Your objective:
Could you repeat every entry below word for word, leaving out the pictures?

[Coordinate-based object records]
###

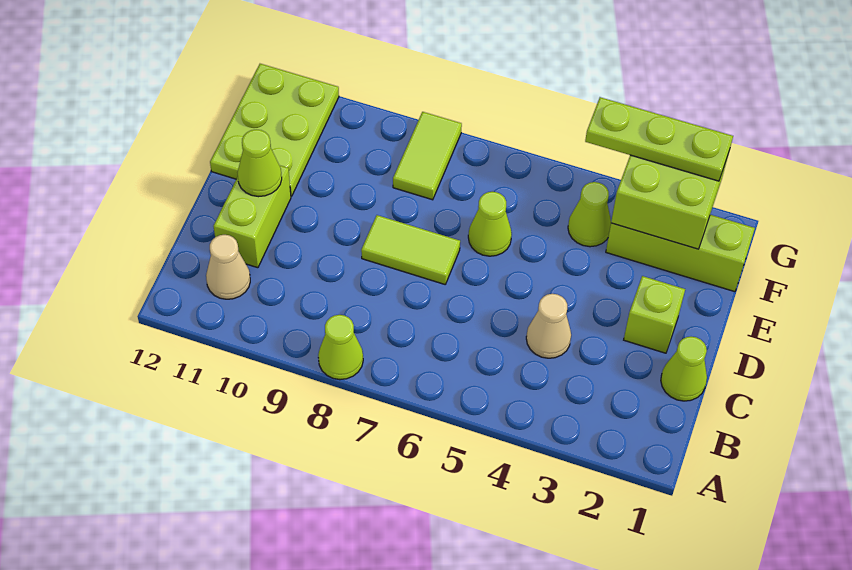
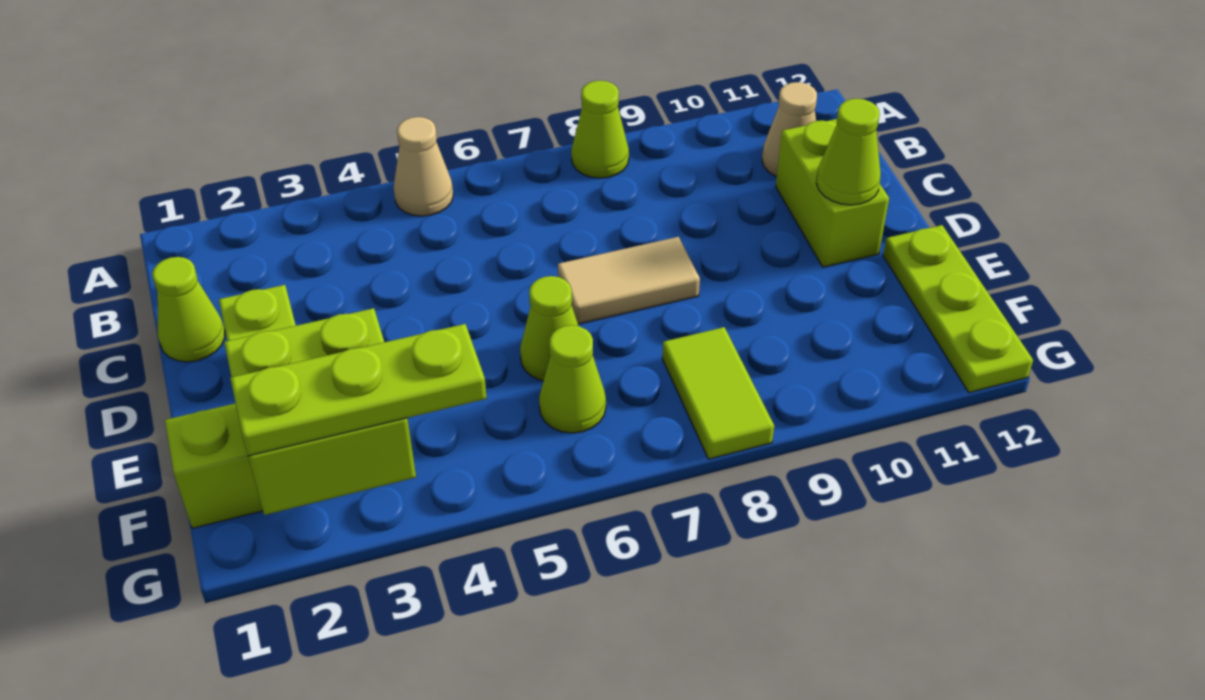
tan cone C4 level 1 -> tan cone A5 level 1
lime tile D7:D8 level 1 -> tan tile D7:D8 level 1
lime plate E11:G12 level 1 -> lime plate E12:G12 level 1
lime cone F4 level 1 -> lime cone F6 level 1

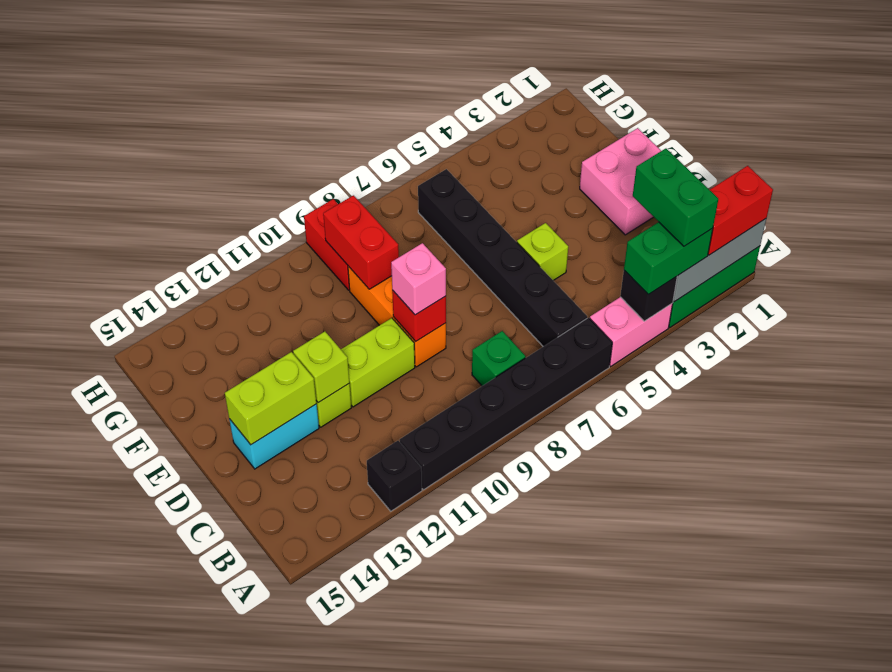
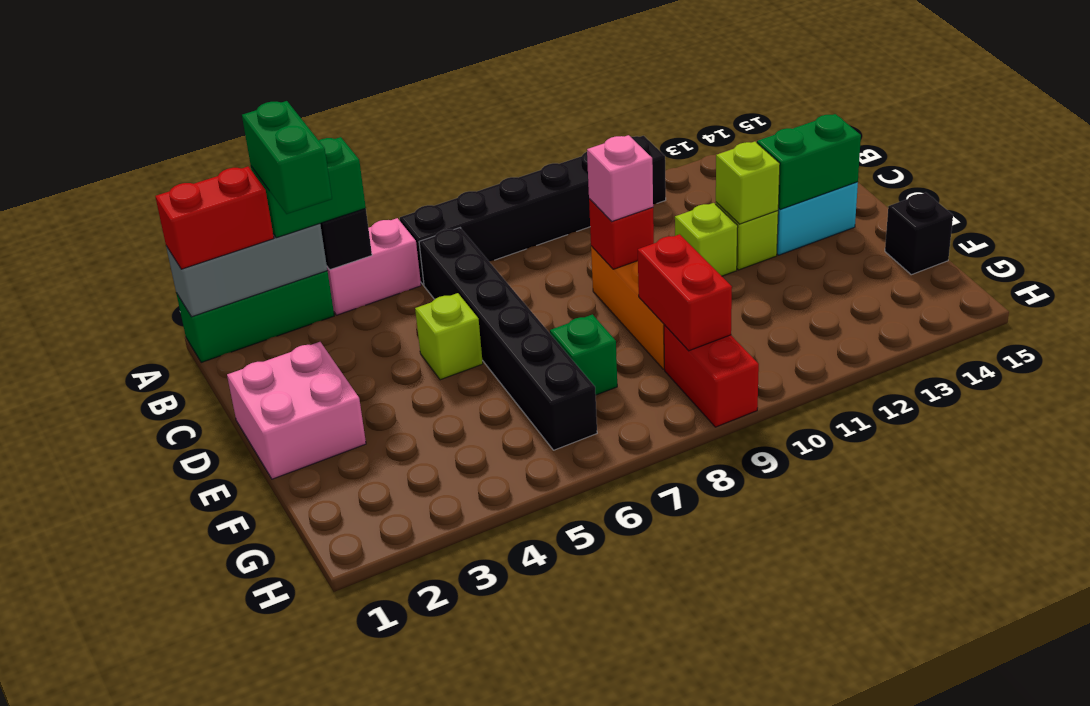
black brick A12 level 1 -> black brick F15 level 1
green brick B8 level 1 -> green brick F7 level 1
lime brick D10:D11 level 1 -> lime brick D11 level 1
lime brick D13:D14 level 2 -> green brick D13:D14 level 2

###

Answer to the exercise:
tan cone C4 level 1 -> tan cone A5 level 1
lime tile D7:D8 level 1 -> tan tile D7:D8 level 1
lime plate E11:G12 level 1 -> lime plate E12:G12 level 1
lime cone F4 level 1 -> lime cone F6 level 1

black brick A12 level 1 -> black brick F15 level 1
green brick B8 level 1 -> green brick F7 level 1
lime brick D10:D11 level 1 -> lime brick D11 level 1
lime brick D13:D14 level 2 -> green brick D13:D14 level 2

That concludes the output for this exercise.